◆ TASK BRIEF
Only one span of the listing below should come back. It runs from the line with "[240, 565, 283, 634]" through the line with "[593 418 656 471]", and each of its lines must be reproduced exactly.

[Opening DATASET section]

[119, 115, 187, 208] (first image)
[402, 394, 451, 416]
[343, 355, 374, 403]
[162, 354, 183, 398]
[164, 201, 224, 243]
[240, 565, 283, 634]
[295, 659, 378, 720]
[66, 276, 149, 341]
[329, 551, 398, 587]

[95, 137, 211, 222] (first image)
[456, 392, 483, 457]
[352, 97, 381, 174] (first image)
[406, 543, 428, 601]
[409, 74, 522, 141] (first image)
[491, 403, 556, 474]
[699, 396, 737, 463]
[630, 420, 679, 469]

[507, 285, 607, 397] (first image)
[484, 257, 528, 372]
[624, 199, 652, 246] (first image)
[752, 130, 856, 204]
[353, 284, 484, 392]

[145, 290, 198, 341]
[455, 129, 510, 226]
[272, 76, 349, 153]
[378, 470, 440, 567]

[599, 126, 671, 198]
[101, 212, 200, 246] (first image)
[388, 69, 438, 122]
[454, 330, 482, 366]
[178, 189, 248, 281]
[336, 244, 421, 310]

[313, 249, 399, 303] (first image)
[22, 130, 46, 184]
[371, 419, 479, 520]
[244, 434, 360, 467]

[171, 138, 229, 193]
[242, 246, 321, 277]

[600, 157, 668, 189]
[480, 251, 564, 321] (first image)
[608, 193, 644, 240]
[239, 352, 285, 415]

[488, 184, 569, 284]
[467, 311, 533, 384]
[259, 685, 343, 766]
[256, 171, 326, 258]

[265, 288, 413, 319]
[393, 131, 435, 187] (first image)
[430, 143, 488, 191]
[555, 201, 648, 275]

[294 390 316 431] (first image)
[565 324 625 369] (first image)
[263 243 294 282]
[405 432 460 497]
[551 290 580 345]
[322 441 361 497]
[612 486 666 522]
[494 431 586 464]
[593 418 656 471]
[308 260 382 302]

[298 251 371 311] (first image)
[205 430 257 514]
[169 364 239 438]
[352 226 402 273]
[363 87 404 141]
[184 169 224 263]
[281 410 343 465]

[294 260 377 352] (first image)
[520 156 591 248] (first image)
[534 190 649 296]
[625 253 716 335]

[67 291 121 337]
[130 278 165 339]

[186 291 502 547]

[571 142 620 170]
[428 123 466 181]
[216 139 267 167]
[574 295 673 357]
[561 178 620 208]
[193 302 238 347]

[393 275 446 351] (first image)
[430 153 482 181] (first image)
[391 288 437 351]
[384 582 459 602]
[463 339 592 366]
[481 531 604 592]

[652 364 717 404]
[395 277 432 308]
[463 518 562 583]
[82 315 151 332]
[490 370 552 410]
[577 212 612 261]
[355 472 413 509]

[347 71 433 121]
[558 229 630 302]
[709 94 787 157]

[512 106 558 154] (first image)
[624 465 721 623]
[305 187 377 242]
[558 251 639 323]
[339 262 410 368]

[Closing DATASET section]

◆ TASK ANSWER
[240, 565, 283, 634]
[295, 659, 378, 720]
[66, 276, 149, 341]
[329, 551, 398, 587]

[95, 137, 211, 222] (first image)
[456, 392, 483, 457]
[352, 97, 381, 174] (first image)
[406, 543, 428, 601]
[409, 74, 522, 141] (first image)
[491, 403, 556, 474]
[699, 396, 737, 463]
[630, 420, 679, 469]

[507, 285, 607, 397] (first image)
[484, 257, 528, 372]
[624, 199, 652, 246] (first image)
[752, 130, 856, 204]
[353, 284, 484, 392]

[145, 290, 198, 341]
[455, 129, 510, 226]
[272, 76, 349, 153]
[378, 470, 440, 567]

[599, 126, 671, 198]
[101, 212, 200, 246] (first image)
[388, 69, 438, 122]
[454, 330, 482, 366]
[178, 189, 248, 281]
[336, 244, 421, 310]

[313, 249, 399, 303] (first image)
[22, 130, 46, 184]
[371, 419, 479, 520]
[244, 434, 360, 467]

[171, 138, 229, 193]
[242, 246, 321, 277]

[600, 157, 668, 189]
[480, 251, 564, 321] (first image)
[608, 193, 644, 240]
[239, 352, 285, 415]

[488, 184, 569, 284]
[467, 311, 533, 384]
[259, 685, 343, 766]
[256, 171, 326, 258]

[265, 288, 413, 319]
[393, 131, 435, 187] (first image)
[430, 143, 488, 191]
[555, 201, 648, 275]

[294 390 316 431] (first image)
[565 324 625 369] (first image)
[263 243 294 282]
[405 432 460 497]
[551 290 580 345]
[322 441 361 497]
[612 486 666 522]
[494 431 586 464]
[593 418 656 471]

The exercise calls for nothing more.